EXERCISE>
Nothing but the lines below from the one holding "pink line: (242, 523) -> (152, 402), moved" up to and including the one holding "blue hexagon: (61, 590)" should be copied, exactly and without pictures.

Colored geometric primitive data>

Content starts

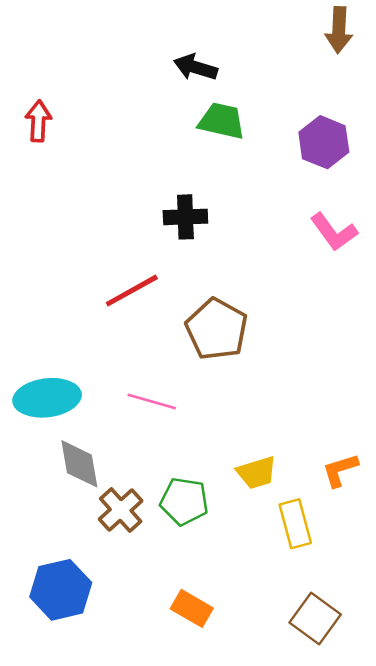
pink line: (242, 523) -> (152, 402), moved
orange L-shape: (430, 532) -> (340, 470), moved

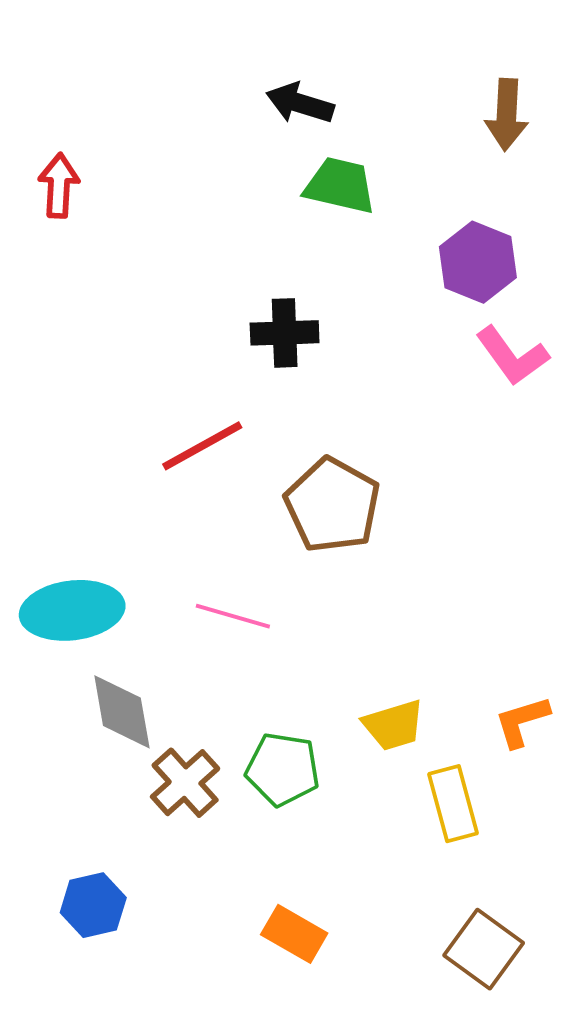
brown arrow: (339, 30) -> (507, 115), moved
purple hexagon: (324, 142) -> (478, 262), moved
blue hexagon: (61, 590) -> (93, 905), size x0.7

Content ends
Content starts

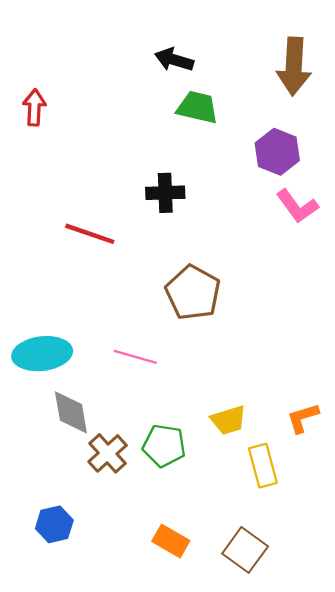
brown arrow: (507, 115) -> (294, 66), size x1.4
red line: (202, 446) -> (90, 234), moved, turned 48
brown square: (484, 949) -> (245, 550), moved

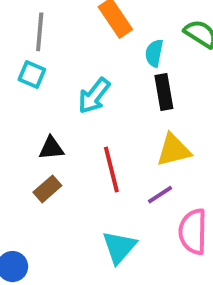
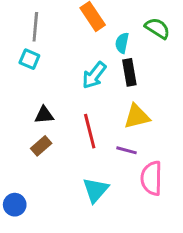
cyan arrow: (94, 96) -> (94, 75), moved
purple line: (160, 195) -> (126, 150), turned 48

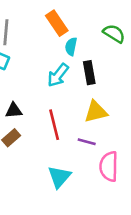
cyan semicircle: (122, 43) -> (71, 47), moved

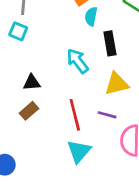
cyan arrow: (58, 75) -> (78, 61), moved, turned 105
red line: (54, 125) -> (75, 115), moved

Content ends
Content starts

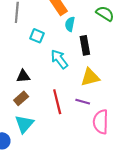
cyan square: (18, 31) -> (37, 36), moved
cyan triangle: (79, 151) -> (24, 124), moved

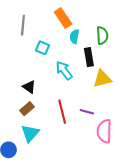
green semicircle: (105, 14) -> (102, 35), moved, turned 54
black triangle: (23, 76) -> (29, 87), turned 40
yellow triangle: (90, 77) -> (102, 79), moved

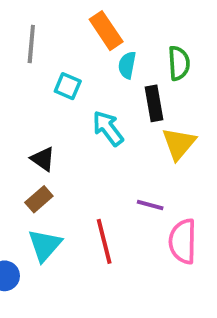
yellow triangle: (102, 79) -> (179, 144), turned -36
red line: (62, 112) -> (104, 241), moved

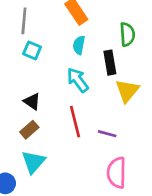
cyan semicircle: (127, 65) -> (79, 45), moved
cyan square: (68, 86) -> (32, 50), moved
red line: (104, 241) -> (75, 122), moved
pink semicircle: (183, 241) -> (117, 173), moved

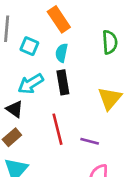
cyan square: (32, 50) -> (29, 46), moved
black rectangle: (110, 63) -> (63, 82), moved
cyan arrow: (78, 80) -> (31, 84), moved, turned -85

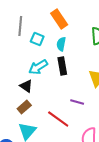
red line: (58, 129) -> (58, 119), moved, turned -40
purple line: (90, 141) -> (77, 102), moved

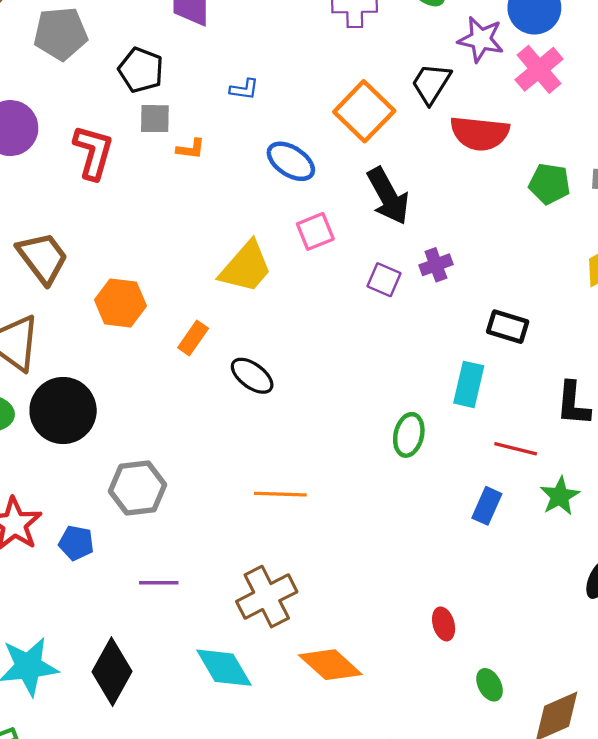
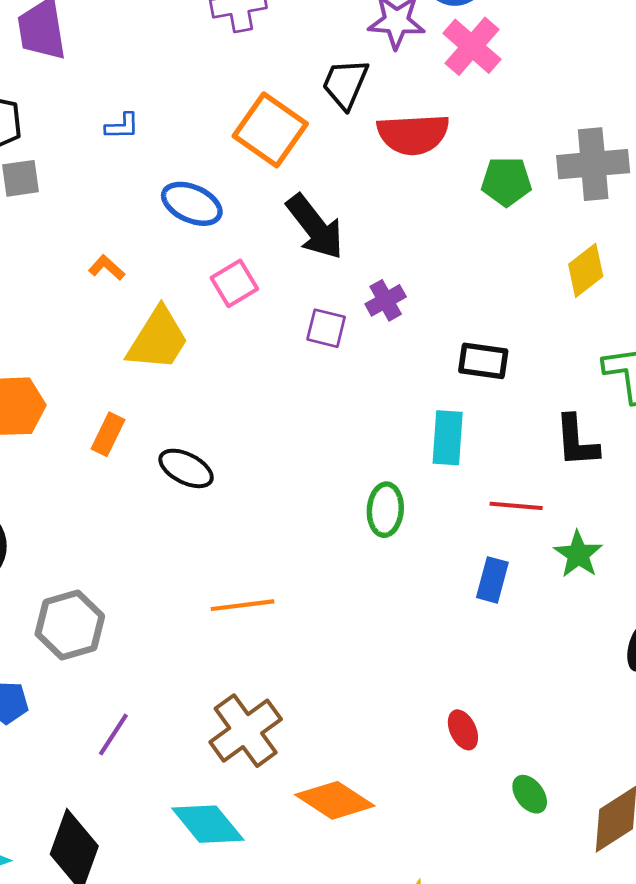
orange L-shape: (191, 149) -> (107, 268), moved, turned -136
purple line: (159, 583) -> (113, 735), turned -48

Content ends

SOLUTION FOR THIS EXERCISE>
pink line: (242, 523) -> (152, 402), moved
orange L-shape: (430, 532) -> (340, 470), moved

brown arrow: (339, 30) -> (507, 115), moved
purple hexagon: (324, 142) -> (478, 262), moved
blue hexagon: (61, 590) -> (93, 905), size x0.7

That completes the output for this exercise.